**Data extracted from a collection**
_____

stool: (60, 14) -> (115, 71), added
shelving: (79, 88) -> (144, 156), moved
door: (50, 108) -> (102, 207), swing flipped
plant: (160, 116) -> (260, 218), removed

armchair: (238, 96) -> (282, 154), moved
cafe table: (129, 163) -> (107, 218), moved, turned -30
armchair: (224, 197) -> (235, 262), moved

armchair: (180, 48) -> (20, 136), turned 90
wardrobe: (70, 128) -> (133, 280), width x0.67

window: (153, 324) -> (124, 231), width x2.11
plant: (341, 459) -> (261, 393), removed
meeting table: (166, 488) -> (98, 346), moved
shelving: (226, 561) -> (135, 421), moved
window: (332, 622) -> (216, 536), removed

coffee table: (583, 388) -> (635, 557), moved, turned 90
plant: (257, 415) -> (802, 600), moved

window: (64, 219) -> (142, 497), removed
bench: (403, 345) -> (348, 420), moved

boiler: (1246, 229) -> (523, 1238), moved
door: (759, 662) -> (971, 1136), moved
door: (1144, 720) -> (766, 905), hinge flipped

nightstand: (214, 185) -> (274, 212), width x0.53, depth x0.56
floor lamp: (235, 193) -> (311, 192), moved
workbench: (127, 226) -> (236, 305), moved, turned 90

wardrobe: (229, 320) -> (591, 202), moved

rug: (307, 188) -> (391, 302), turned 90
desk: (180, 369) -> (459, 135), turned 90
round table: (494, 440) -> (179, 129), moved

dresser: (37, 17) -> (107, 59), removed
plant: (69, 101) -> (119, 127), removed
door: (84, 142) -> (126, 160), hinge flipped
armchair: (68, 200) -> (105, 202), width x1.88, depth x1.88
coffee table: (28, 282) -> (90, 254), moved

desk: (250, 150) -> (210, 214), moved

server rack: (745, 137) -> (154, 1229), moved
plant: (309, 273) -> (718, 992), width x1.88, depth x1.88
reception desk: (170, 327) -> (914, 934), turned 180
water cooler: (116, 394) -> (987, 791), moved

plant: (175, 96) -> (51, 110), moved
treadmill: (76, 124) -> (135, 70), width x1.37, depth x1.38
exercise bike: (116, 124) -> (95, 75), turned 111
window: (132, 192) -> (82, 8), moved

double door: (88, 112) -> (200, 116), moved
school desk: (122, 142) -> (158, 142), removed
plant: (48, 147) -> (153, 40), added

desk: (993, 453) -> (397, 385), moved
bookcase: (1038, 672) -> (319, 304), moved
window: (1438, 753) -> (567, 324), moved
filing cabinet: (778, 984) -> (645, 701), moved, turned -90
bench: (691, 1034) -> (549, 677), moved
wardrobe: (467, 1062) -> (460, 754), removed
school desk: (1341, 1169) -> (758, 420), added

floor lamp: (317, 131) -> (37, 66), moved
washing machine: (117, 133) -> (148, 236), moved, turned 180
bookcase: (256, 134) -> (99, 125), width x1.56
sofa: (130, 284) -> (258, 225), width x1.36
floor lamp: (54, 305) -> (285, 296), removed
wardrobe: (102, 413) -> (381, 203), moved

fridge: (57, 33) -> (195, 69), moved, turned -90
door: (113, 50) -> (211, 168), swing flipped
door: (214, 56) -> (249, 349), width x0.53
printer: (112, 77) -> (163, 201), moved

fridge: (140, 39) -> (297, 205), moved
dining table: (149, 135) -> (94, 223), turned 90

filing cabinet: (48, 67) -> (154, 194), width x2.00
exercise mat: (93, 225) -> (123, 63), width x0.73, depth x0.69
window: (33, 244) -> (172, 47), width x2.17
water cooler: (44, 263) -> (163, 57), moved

_____

**WHAT YOU SHOULD DO**
Gather and copy every line of the data in which the string "removed" is found.

**SOLVED EXERCISE**
plant: (160, 116) -> (260, 218), removed
plant: (341, 459) -> (261, 393), removed
window: (332, 622) -> (216, 536), removed
window: (64, 219) -> (142, 497), removed
dresser: (37, 17) -> (107, 59), removed
plant: (69, 101) -> (119, 127), removed
school desk: (122, 142) -> (158, 142), removed
wardrobe: (467, 1062) -> (460, 754), removed
floor lamp: (54, 305) -> (285, 296), removed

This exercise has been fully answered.